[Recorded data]
- - -

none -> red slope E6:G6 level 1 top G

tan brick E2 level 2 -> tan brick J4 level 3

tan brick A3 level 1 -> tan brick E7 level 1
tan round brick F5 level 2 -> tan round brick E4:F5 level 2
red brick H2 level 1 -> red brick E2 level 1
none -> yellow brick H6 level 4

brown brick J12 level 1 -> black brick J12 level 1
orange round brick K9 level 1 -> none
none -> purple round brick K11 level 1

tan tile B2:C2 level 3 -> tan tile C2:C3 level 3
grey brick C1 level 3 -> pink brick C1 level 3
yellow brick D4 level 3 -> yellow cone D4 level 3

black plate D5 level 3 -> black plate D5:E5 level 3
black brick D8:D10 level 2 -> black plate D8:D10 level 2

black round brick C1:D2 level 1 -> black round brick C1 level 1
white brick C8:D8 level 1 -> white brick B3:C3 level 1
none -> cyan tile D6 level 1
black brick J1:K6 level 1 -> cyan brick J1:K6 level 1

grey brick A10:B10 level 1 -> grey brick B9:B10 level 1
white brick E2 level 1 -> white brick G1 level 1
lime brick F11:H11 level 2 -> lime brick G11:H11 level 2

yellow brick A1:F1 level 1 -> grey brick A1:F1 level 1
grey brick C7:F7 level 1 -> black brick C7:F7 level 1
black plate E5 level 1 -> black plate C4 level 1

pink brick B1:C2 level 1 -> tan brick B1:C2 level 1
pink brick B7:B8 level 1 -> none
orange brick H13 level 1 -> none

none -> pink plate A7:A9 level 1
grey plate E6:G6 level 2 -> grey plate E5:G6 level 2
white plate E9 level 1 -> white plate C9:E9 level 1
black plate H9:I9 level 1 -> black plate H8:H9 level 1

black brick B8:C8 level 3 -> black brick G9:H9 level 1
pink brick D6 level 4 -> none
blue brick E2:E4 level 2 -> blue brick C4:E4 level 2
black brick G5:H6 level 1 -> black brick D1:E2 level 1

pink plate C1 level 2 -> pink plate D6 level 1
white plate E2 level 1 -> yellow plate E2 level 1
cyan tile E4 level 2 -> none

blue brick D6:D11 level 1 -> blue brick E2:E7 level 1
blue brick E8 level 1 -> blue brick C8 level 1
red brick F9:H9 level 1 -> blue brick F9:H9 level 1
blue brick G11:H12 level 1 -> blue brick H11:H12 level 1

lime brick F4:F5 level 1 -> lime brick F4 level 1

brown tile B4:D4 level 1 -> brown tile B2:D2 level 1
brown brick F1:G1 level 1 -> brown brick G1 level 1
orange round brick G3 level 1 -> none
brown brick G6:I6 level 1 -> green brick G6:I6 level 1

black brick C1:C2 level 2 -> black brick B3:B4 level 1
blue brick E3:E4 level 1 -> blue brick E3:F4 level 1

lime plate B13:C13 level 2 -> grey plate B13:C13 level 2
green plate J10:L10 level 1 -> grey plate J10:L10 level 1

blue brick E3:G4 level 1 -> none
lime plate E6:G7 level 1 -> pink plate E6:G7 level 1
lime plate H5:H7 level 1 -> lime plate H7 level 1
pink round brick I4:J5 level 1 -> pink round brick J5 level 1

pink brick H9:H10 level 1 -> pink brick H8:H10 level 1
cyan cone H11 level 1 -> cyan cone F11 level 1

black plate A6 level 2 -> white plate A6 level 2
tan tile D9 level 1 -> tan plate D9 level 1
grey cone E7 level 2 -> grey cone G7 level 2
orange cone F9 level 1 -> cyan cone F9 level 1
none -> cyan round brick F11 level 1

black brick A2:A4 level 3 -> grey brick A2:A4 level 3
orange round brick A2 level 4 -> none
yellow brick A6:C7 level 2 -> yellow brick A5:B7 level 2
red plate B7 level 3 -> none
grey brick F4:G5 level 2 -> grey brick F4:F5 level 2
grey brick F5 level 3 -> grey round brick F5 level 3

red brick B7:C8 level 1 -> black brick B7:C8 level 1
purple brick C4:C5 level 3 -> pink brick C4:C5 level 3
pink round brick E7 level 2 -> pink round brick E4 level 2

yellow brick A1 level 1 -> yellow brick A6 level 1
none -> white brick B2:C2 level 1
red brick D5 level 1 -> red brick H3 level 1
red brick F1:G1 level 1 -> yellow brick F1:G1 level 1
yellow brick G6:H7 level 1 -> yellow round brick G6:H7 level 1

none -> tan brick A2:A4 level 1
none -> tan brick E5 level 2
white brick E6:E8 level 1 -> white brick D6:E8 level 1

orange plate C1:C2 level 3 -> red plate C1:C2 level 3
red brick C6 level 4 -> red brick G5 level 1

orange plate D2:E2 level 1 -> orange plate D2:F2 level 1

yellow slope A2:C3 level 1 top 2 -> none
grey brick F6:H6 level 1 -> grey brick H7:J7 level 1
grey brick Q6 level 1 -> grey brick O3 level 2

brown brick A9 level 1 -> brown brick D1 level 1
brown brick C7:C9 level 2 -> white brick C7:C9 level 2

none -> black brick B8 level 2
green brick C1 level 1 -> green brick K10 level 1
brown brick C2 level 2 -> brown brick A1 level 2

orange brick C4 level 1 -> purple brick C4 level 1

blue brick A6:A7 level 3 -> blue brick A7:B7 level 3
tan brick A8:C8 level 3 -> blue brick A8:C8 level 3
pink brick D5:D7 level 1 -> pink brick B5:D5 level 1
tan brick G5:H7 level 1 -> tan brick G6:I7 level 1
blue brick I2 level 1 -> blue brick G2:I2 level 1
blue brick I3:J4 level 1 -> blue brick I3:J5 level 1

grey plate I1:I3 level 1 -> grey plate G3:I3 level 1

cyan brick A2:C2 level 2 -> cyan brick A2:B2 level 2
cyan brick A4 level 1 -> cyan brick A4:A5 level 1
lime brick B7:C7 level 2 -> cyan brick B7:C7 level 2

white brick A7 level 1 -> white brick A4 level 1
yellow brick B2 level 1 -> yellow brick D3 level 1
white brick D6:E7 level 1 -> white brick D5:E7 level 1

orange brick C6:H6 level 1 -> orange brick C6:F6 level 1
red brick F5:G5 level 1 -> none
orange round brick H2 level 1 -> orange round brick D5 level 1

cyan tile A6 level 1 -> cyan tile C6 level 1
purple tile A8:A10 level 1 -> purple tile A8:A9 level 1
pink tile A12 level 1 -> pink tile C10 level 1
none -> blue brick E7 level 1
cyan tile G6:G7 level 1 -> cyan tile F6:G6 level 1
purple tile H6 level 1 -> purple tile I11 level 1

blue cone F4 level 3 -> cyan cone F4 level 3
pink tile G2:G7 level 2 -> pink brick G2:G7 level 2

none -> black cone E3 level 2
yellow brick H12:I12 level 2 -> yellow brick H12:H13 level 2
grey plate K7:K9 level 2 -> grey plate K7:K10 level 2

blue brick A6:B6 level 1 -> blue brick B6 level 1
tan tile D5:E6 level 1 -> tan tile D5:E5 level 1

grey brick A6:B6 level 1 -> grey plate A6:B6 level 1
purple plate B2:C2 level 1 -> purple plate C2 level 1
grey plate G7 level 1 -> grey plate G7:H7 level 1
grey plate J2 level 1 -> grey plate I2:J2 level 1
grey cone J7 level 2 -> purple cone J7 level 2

- - -

### EXERCISE DETAILS
Search the entries for the word "green" and copy every line that has it.

### ANSWER TO THIS TASK
brown brick G6:I6 level 1 -> green brick G6:I6 level 1
green plate J10:L10 level 1 -> grey plate J10:L10 level 1
green brick C1 level 1 -> green brick K10 level 1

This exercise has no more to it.